*** Source data ***

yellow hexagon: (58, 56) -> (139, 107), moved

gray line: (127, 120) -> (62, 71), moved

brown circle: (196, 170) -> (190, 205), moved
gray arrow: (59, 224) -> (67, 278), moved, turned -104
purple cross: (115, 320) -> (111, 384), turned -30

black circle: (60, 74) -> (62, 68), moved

*** End of Source data ***

■ Required action: Taking the line with "brown circle: (196, 170) -> (190, 205), moved" as the first, copy every line through the end of the entries above exactly, with no others.

■ Solution for this problem:
brown circle: (196, 170) -> (190, 205), moved
gray arrow: (59, 224) -> (67, 278), moved, turned -104
purple cross: (115, 320) -> (111, 384), turned -30

black circle: (60, 74) -> (62, 68), moved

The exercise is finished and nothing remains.